### How to complete this task
For the listing below, print exactly the lines from the line with "gray cross: (238, 467)" to the line with "green square: (268, 938)", both included, and nothing beyond them.

*** Opening Task inputs ***

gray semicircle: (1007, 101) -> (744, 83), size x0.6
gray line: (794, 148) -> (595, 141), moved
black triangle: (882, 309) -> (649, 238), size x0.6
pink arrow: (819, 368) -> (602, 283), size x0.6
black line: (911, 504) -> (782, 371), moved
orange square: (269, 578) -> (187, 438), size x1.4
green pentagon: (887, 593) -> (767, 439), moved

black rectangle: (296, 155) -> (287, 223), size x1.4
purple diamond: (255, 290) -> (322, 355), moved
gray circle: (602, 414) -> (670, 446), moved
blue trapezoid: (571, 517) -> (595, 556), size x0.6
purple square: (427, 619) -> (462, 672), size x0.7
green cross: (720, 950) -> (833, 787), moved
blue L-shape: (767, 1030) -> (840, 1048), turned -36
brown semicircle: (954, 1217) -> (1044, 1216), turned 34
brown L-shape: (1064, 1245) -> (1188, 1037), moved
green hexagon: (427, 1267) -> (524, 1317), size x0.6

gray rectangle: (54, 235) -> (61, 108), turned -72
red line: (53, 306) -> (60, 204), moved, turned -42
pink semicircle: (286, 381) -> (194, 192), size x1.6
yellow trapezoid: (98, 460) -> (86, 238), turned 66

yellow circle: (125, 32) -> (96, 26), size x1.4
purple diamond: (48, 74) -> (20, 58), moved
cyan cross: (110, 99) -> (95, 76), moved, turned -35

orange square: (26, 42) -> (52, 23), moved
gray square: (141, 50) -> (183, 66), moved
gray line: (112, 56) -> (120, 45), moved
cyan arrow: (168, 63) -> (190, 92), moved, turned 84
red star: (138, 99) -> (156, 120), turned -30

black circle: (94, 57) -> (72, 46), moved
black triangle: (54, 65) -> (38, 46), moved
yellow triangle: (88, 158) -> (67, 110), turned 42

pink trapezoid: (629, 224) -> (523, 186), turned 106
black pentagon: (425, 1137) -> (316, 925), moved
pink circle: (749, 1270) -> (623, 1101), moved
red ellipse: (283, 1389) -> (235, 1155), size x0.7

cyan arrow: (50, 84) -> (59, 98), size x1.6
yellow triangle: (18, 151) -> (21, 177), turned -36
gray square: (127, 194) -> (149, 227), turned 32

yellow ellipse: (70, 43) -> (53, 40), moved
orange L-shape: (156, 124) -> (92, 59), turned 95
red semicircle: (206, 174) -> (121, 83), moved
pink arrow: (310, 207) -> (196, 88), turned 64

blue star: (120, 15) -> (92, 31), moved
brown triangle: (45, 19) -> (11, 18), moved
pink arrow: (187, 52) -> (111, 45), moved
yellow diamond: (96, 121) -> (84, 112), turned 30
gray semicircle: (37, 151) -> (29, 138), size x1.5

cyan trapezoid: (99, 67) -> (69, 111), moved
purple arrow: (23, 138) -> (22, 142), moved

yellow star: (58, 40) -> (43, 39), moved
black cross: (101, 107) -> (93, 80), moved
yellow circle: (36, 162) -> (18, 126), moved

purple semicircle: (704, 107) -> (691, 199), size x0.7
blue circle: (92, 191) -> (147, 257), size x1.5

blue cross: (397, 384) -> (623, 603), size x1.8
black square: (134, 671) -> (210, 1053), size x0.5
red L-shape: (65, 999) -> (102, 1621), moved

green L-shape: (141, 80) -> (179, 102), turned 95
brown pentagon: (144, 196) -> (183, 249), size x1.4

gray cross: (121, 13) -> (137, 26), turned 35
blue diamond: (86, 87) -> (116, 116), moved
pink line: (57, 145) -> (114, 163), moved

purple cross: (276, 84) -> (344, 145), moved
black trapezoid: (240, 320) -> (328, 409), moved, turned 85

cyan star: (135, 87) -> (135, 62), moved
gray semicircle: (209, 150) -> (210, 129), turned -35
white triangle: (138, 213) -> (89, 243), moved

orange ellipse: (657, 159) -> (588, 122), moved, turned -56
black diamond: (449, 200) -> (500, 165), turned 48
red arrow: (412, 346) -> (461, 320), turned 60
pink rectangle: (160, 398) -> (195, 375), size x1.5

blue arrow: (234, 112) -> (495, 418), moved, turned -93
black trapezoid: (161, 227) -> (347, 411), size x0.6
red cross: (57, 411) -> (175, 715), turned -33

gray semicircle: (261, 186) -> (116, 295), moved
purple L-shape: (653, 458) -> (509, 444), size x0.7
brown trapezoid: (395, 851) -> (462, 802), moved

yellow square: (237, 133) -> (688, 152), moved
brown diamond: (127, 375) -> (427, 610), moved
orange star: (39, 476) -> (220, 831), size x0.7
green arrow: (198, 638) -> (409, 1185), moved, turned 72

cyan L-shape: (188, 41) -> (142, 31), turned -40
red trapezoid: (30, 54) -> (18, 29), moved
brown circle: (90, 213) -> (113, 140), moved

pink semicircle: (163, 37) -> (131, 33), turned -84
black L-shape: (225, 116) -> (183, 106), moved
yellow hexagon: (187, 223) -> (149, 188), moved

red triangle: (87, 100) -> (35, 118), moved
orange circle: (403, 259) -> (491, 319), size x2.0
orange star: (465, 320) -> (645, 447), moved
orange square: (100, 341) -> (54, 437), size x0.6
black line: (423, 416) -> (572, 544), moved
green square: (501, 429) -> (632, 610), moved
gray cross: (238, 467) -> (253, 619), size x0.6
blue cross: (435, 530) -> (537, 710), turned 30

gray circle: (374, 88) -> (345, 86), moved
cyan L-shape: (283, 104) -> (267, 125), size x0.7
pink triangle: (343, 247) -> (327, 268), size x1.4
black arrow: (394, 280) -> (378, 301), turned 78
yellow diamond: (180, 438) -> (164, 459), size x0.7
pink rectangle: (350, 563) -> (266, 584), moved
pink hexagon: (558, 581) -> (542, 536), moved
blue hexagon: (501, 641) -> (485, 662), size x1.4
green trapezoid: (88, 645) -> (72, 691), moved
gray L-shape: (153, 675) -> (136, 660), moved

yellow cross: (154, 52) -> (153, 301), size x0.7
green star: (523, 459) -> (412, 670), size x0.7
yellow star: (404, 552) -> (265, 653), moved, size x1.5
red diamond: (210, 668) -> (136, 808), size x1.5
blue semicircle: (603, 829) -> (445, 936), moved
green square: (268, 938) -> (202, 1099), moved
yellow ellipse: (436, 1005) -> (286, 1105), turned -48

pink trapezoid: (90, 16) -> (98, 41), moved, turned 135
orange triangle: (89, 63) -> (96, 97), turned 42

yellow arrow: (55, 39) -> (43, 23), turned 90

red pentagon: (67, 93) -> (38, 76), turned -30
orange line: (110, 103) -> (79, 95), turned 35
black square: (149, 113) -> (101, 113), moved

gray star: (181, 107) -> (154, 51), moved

*** Closing Task inputs ***

### Answer to this task
gray cross: (238, 467) -> (253, 619), size x0.6
blue cross: (435, 530) -> (537, 710), turned 30

gray circle: (374, 88) -> (345, 86), moved
cyan L-shape: (283, 104) -> (267, 125), size x0.7
pink triangle: (343, 247) -> (327, 268), size x1.4
black arrow: (394, 280) -> (378, 301), turned 78
yellow diamond: (180, 438) -> (164, 459), size x0.7
pink rectangle: (350, 563) -> (266, 584), moved
pink hexagon: (558, 581) -> (542, 536), moved
blue hexagon: (501, 641) -> (485, 662), size x1.4
green trapezoid: (88, 645) -> (72, 691), moved
gray L-shape: (153, 675) -> (136, 660), moved

yellow cross: (154, 52) -> (153, 301), size x0.7
green star: (523, 459) -> (412, 670), size x0.7
yellow star: (404, 552) -> (265, 653), moved, size x1.5
red diamond: (210, 668) -> (136, 808), size x1.5
blue semicircle: (603, 829) -> (445, 936), moved
green square: (268, 938) -> (202, 1099), moved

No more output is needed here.